*** Opening of DATASET RECORDS ***

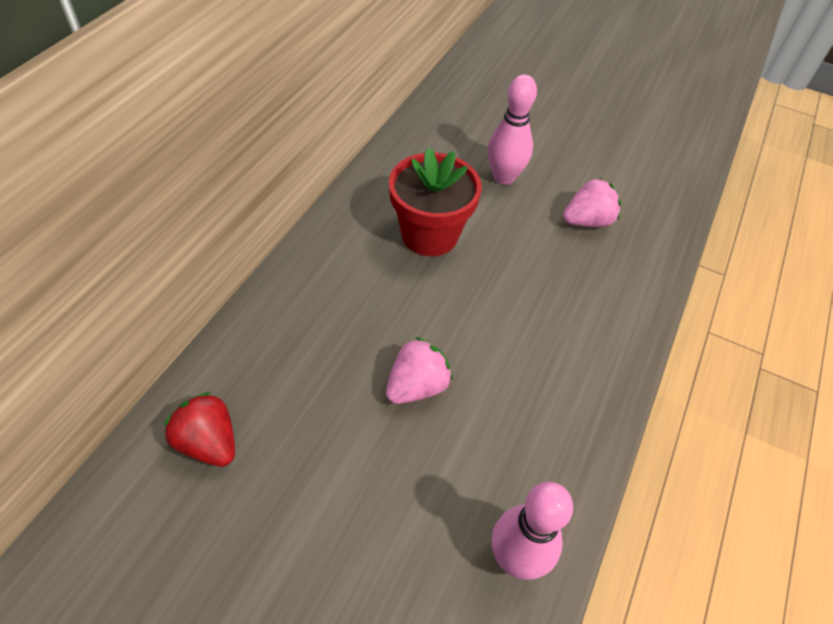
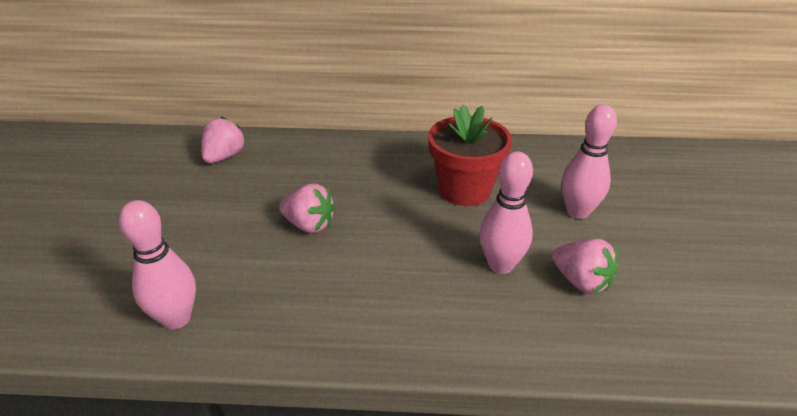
camera: 70 degrees right, 15 degrees down
red strawberry [163,392,235,467] -> pink strawberry [201,116,246,163]
none -> pink bowling pin [480,151,533,274]

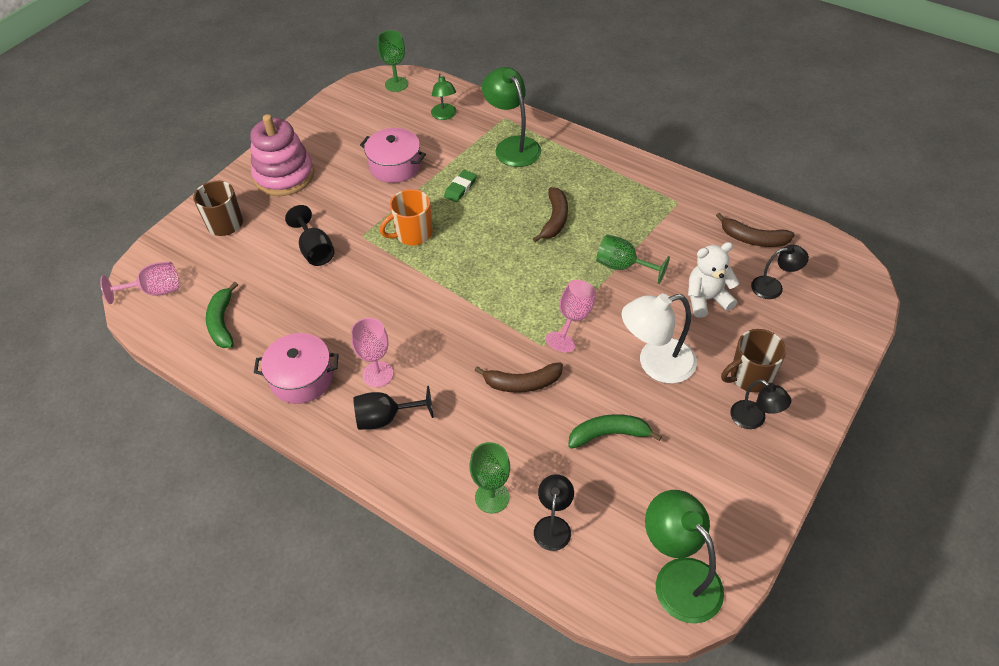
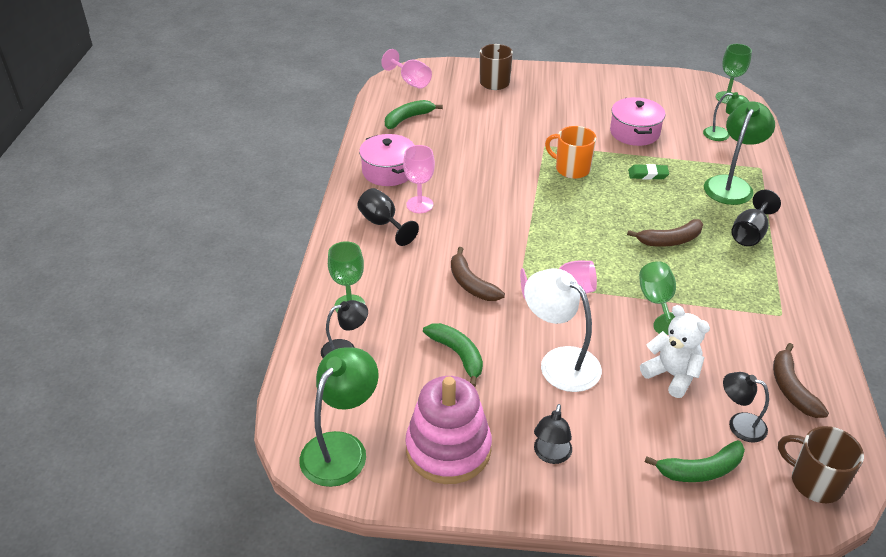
camera: 60 degrees right, 10 degrees down
pink stacking toy [250,114,314,196] -> pink stacking toy moved to [405,376,492,484]
black goblet [285,205,334,266] -> black goblet moved to [731,189,781,246]
green lamp [431,73,456,120] -> green lamp turned 120 degrees counterclockwise [703,92,750,141]
brown mug [721,329,786,392] -> brown mug moved to [778,426,864,503]
black lamp [751,245,809,299] -> black lamp turned 150 degrees clockwise [723,372,769,442]
none -> green banana [645,440,745,482]

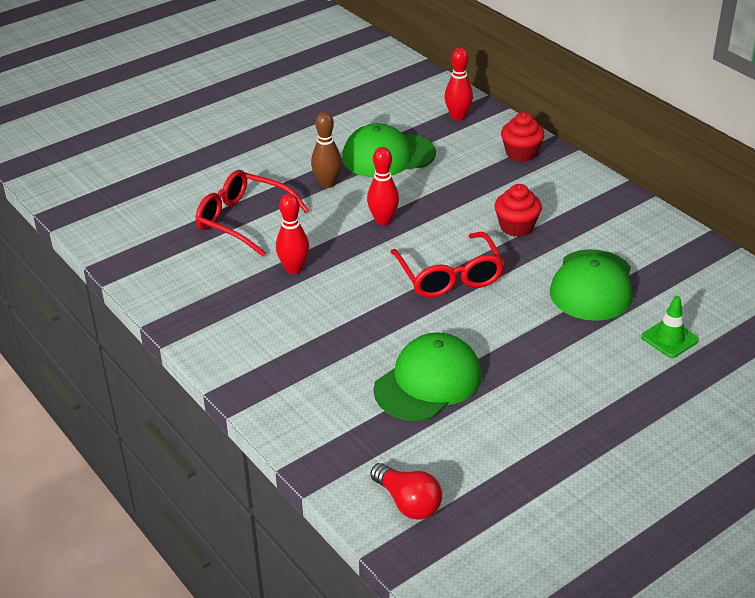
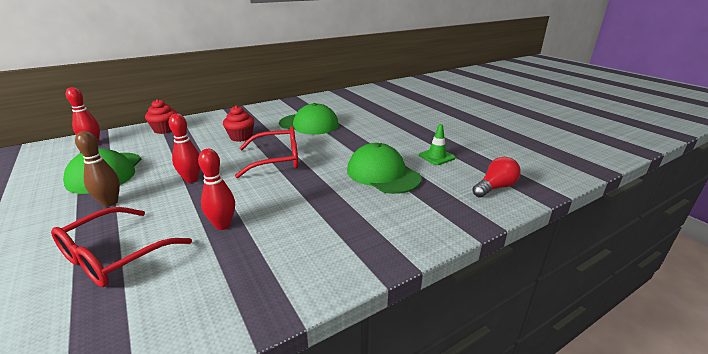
camera: 85 degrees left, 10 degrees down
green traffic cone [641,296,699,358] -> green traffic cone moved to [419,124,456,165]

*** Close of DATASET RECORDS ***

Repeat the material above word for word but skip the images.

RESPONSE BELOW:
camera: 70 degrees right, 15 degrees down
red strawberry [163,392,235,467] -> pink strawberry [201,116,246,163]
none -> pink bowling pin [480,151,533,274]

camera: 60 degrees right, 10 degrees down
pink stacking toy [250,114,314,196] -> pink stacking toy moved to [405,376,492,484]
black goblet [285,205,334,266] -> black goblet moved to [731,189,781,246]
green lamp [431,73,456,120] -> green lamp turned 120 degrees counterclockwise [703,92,750,141]
brown mug [721,329,786,392] -> brown mug moved to [778,426,864,503]
black lamp [751,245,809,299] -> black lamp turned 150 degrees clockwise [723,372,769,442]
none -> green banana [645,440,745,482]

camera: 85 degrees left, 10 degrees down
green traffic cone [641,296,699,358] -> green traffic cone moved to [419,124,456,165]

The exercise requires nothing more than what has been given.